◆ Records provided ◆
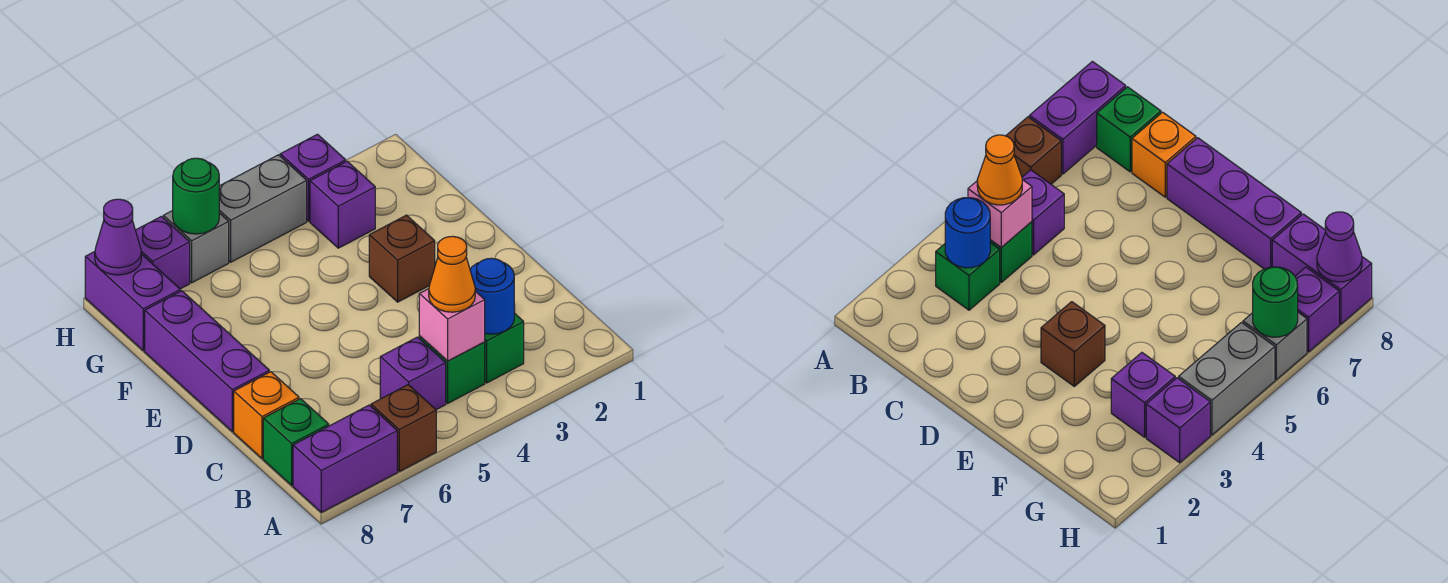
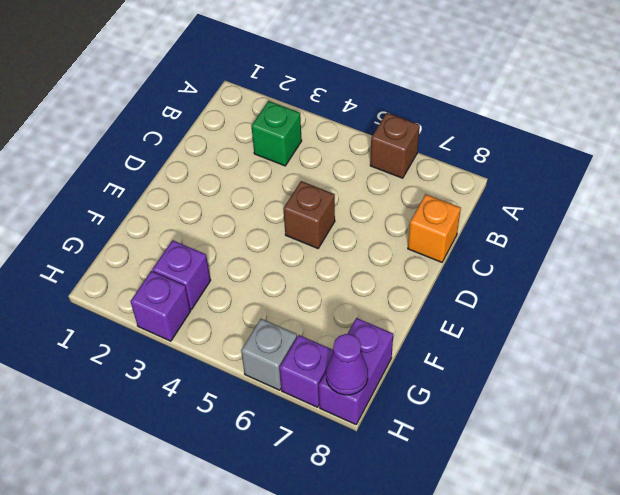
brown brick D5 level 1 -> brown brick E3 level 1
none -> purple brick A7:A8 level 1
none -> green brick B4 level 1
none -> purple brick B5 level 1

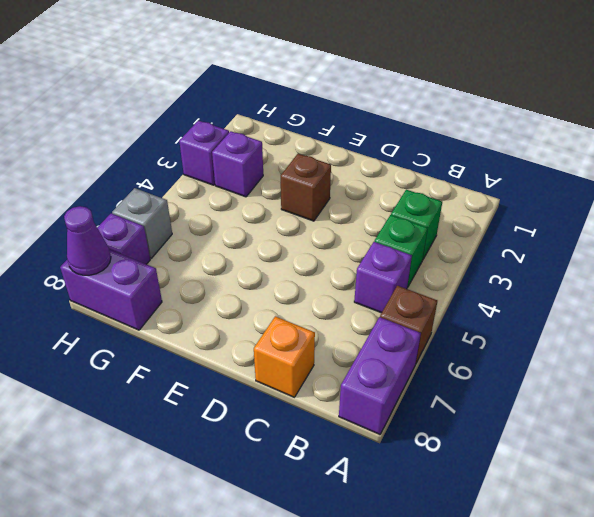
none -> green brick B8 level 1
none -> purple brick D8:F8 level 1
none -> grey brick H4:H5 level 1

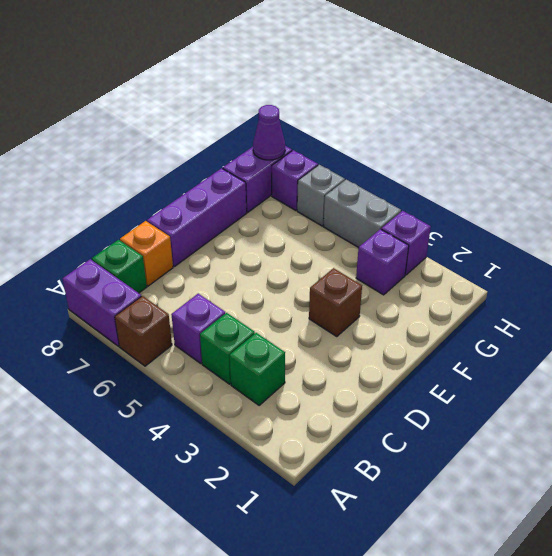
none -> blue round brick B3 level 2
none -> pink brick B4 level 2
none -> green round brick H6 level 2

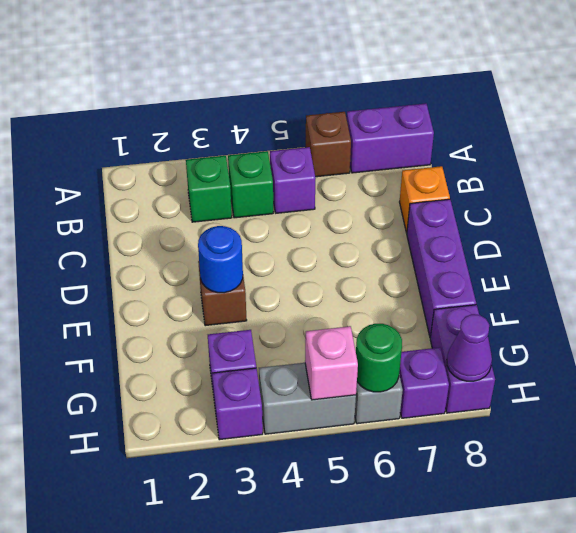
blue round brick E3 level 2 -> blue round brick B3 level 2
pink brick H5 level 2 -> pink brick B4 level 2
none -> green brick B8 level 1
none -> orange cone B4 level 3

◆ Requirement ◆
All lines of the entries containing the string "blue" must be shown in full.

◆ Problem solution ◆
none -> blue round brick B3 level 2
blue round brick E3 level 2 -> blue round brick B3 level 2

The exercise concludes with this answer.